Assigned task
Leaving out the pictures, output each record exactly as it stands.

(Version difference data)
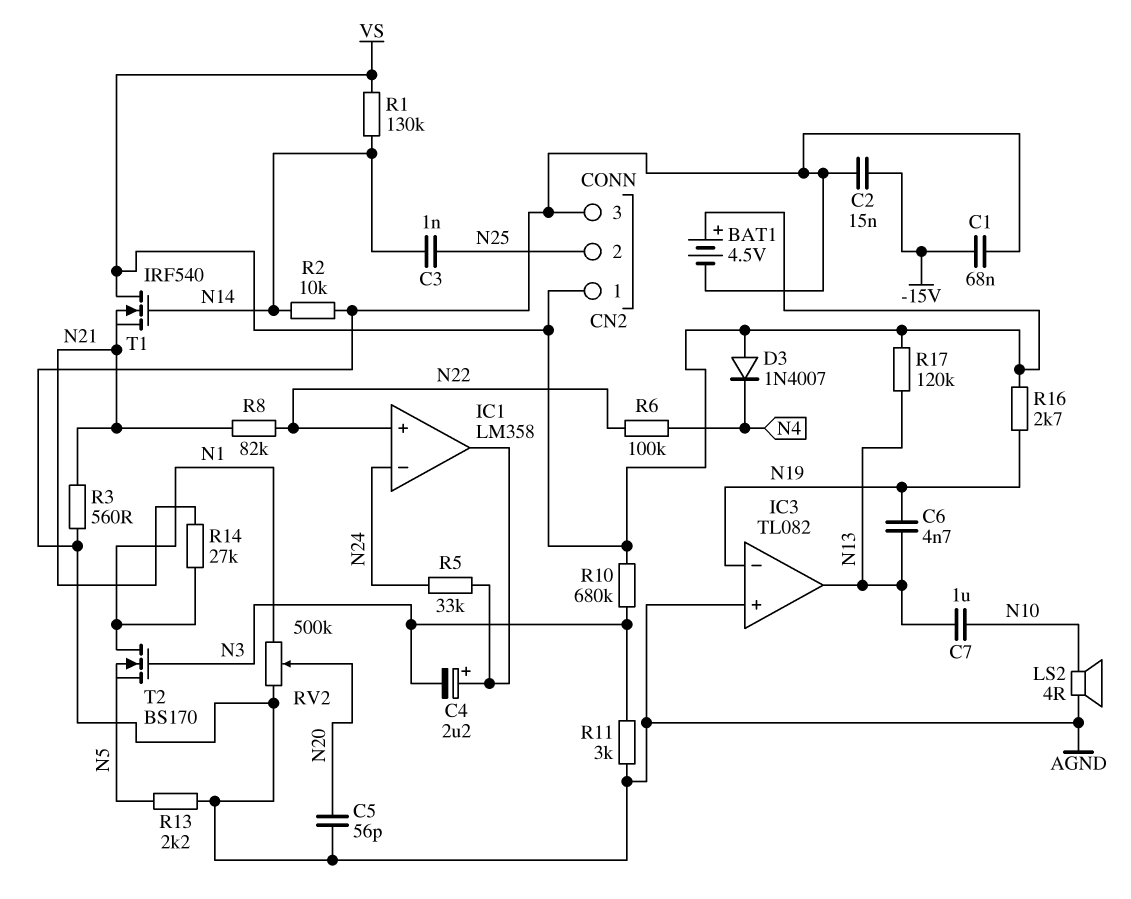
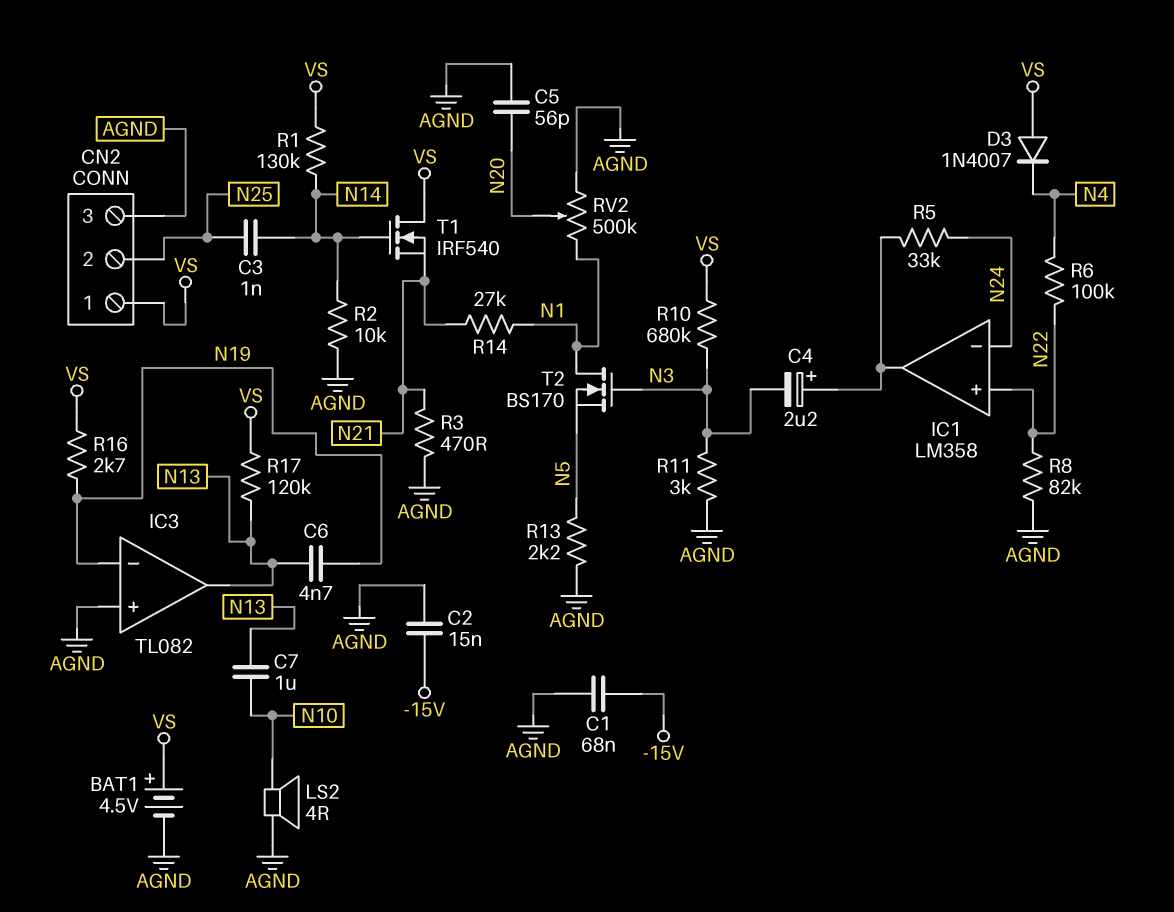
R3: 560 (AGND, N21) -> 470 (AGND, N21)
R8: 82k (N21, N22) -> 82k (AGND, N22)

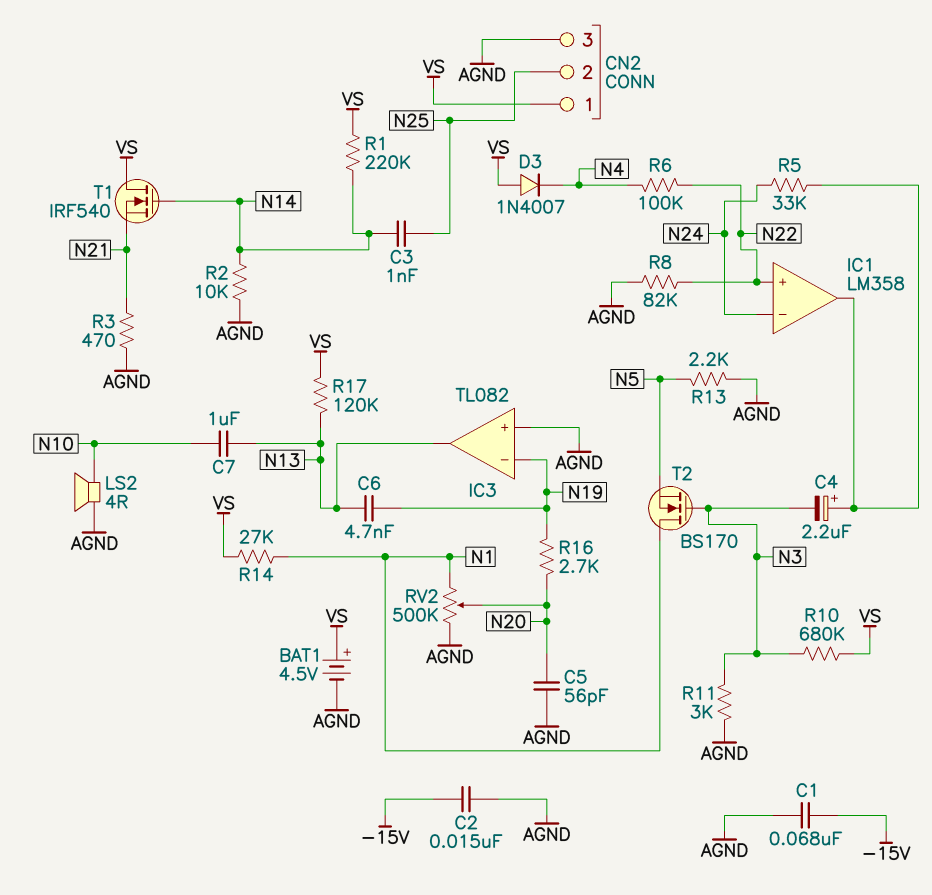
R1: 130k (N14, VS) -> 220k (N14, VS)
R14: 27k (N1, N21) -> 27k (N1, VS)
R16: 2.7k (N19, VS) -> 2.7k (N19, N20)

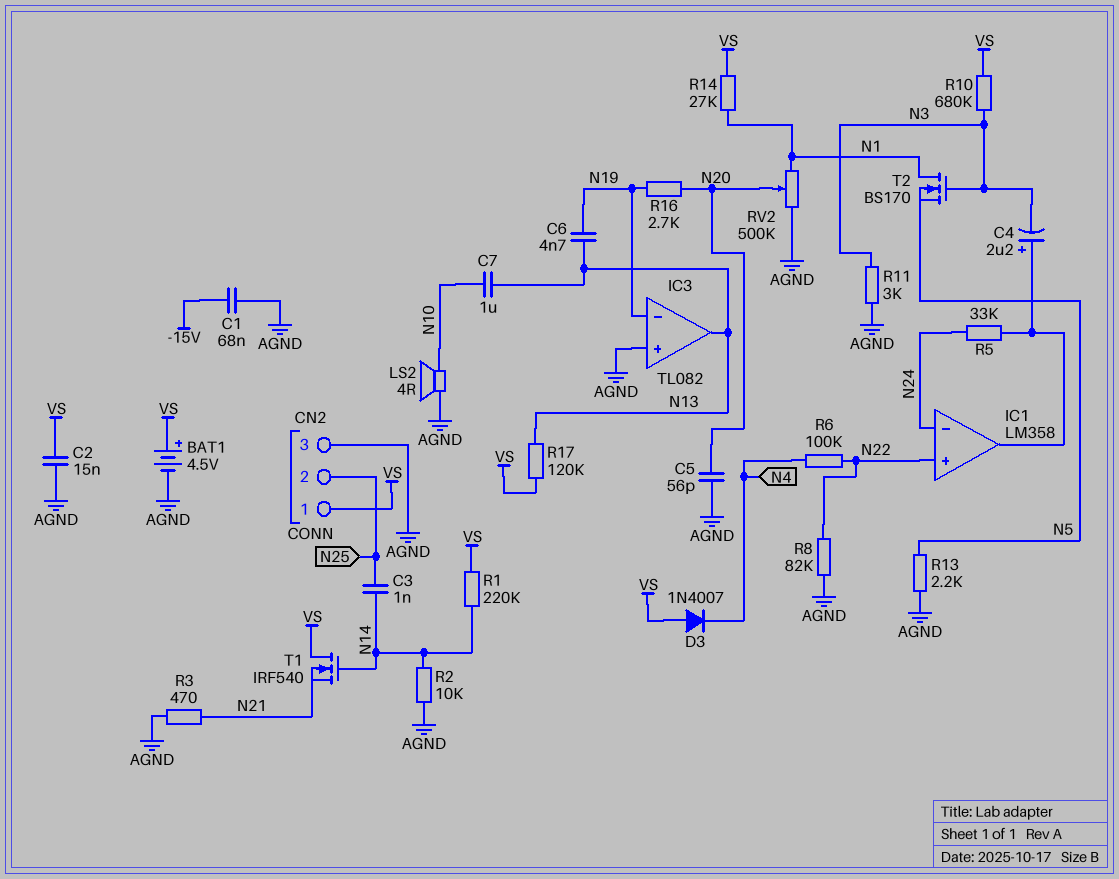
C2: 15nF (-15V, AGND) -> 15nF (AGND, VS)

Exercise answer
R3: 560 (AGND, N21) -> 470 (AGND, N21)
R8: 82k (N21, N22) -> 82k (AGND, N22)

R1: 130k (N14, VS) -> 220k (N14, VS)
R14: 27k (N1, N21) -> 27k (N1, VS)
R16: 2.7k (N19, VS) -> 2.7k (N19, N20)

C2: 15nF (-15V, AGND) -> 15nF (AGND, VS)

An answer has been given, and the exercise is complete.